:: ASSIGNED TASK ::
Exactly the lines below, starting with the one containing "[(327,421),(306,419),(305,435),(326,436),(327,421)]" and going on through the one containing "[(25,405),(1,411),(8,436),(32,429),(25,405)]", must be reproduced, both ends included, and no pictures with them.

:: MATERIAL FOR THE TASK ::
──────
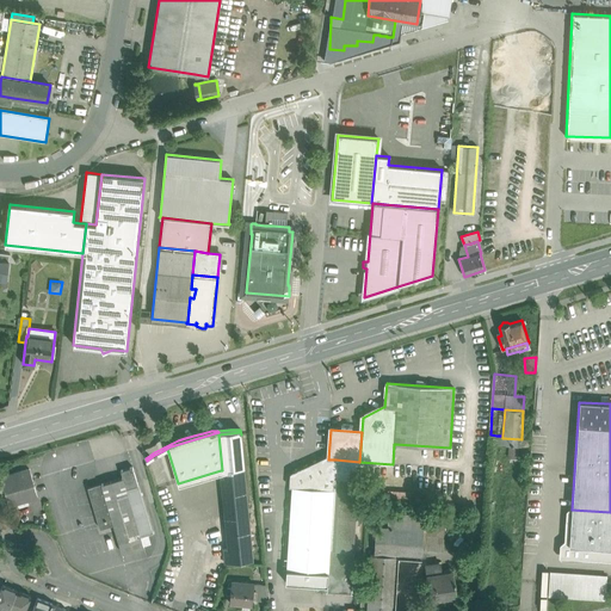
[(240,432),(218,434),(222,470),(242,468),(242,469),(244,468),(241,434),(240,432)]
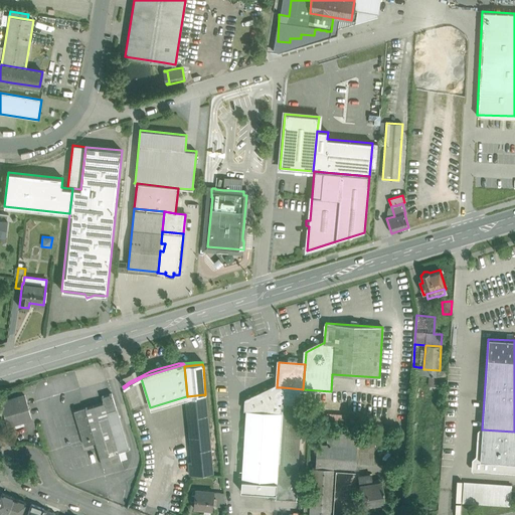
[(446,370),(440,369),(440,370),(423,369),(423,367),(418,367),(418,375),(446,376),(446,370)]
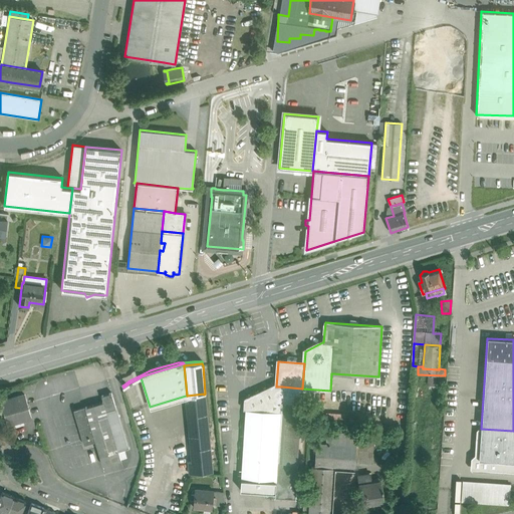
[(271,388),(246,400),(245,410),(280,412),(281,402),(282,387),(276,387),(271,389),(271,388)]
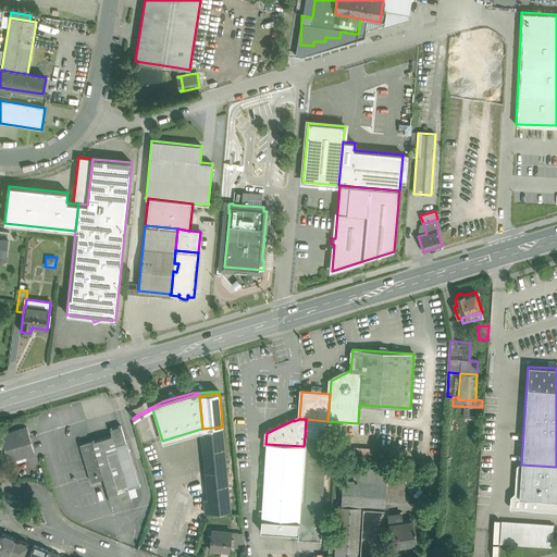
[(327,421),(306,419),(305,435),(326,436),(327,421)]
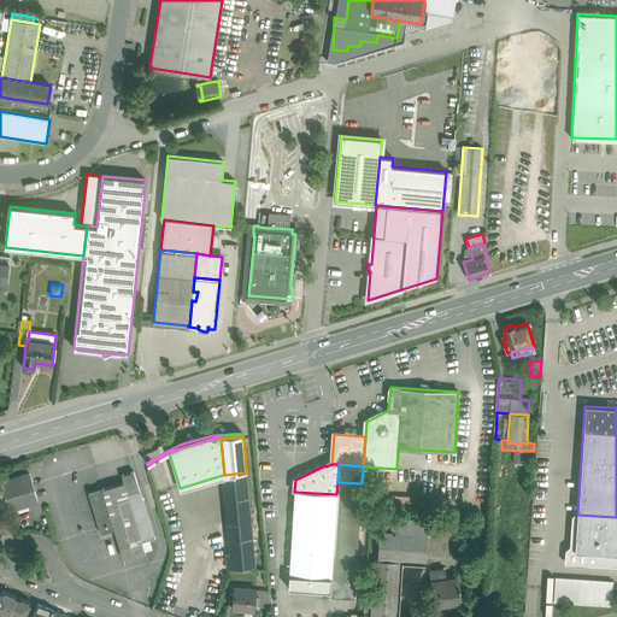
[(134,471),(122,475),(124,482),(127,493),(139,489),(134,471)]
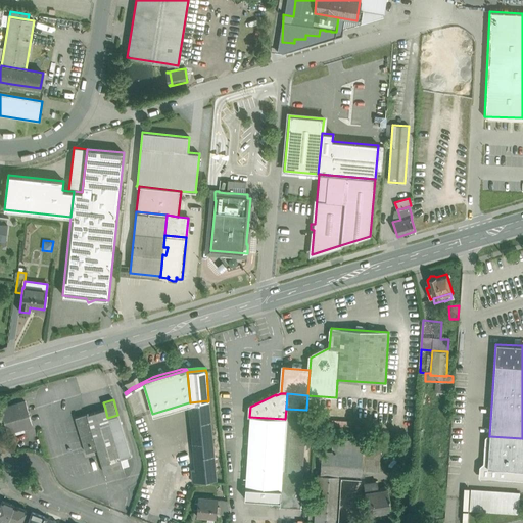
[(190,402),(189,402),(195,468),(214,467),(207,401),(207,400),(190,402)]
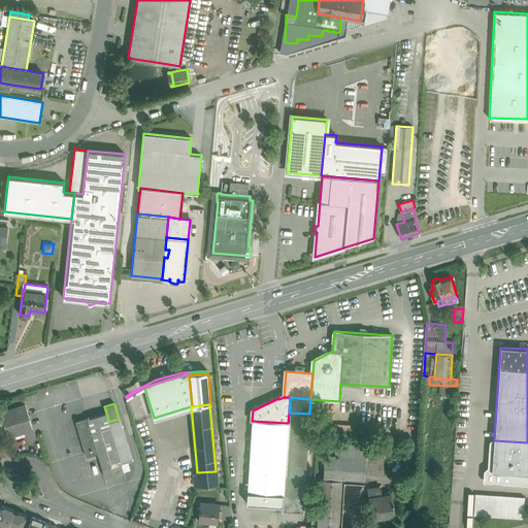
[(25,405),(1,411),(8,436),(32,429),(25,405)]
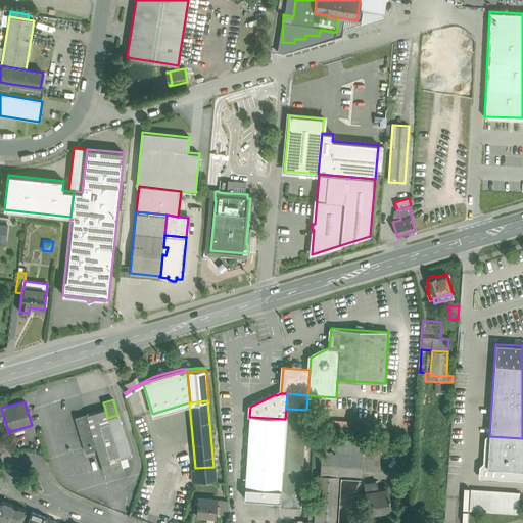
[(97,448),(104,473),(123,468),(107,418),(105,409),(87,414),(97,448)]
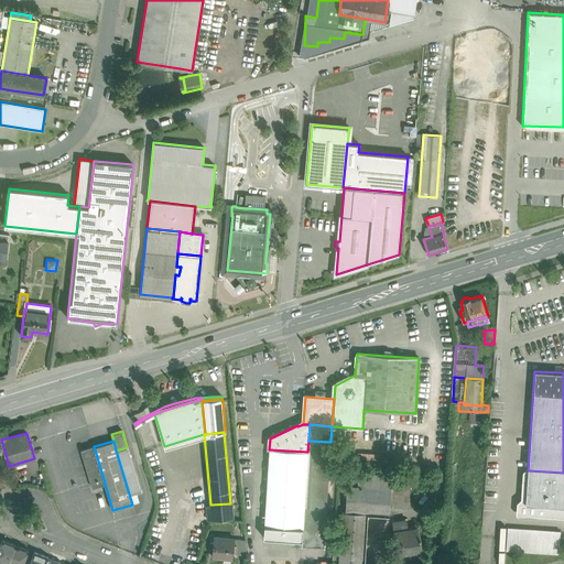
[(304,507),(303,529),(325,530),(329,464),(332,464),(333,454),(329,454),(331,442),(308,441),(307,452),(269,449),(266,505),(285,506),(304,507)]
──────
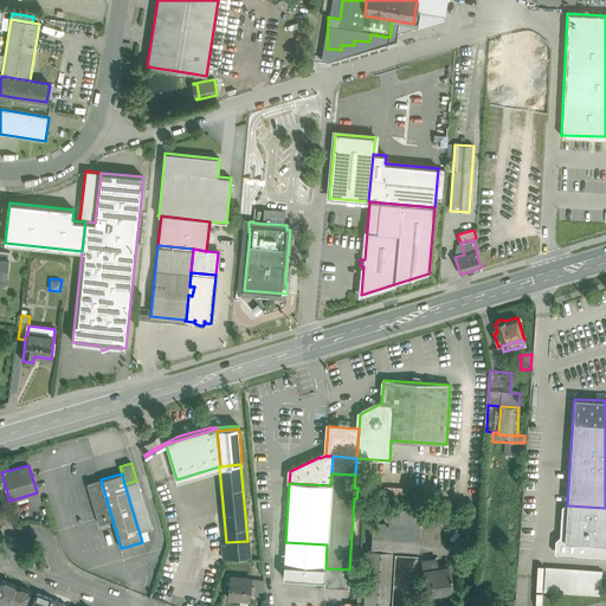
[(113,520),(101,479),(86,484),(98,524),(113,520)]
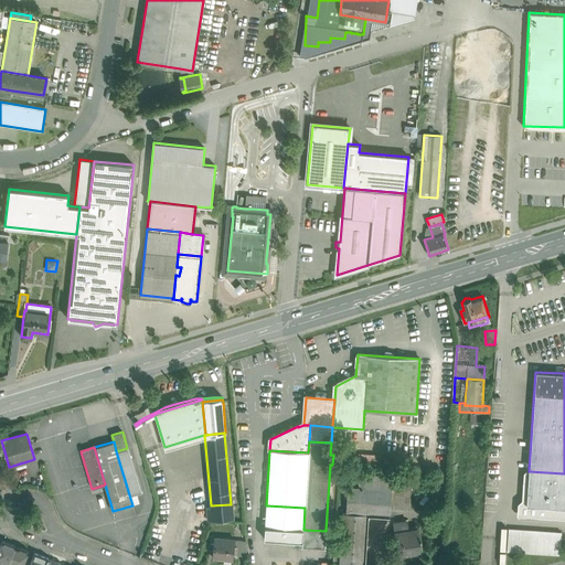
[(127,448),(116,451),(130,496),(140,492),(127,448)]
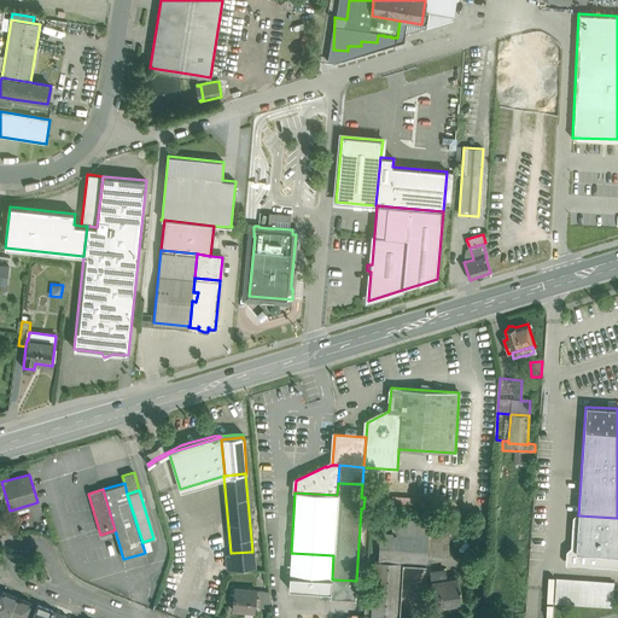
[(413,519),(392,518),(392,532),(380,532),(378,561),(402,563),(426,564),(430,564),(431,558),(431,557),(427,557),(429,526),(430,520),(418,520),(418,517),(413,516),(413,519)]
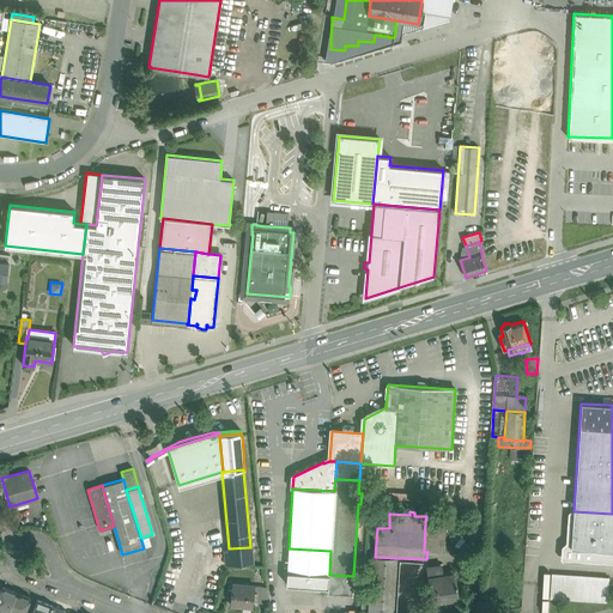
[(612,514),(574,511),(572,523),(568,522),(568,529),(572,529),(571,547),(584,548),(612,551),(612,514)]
──────
:: ANSWER BOX ::
[(327,421),(306,419),(305,435),(326,436),(327,421)]
[(134,471),(122,475),(124,482),(127,493),(139,489),(134,471)]
[(190,402),(189,402),(195,468),(214,467),(207,401),(207,400),(190,402)]
[(25,405),(1,411),(8,436),(32,429),(25,405)]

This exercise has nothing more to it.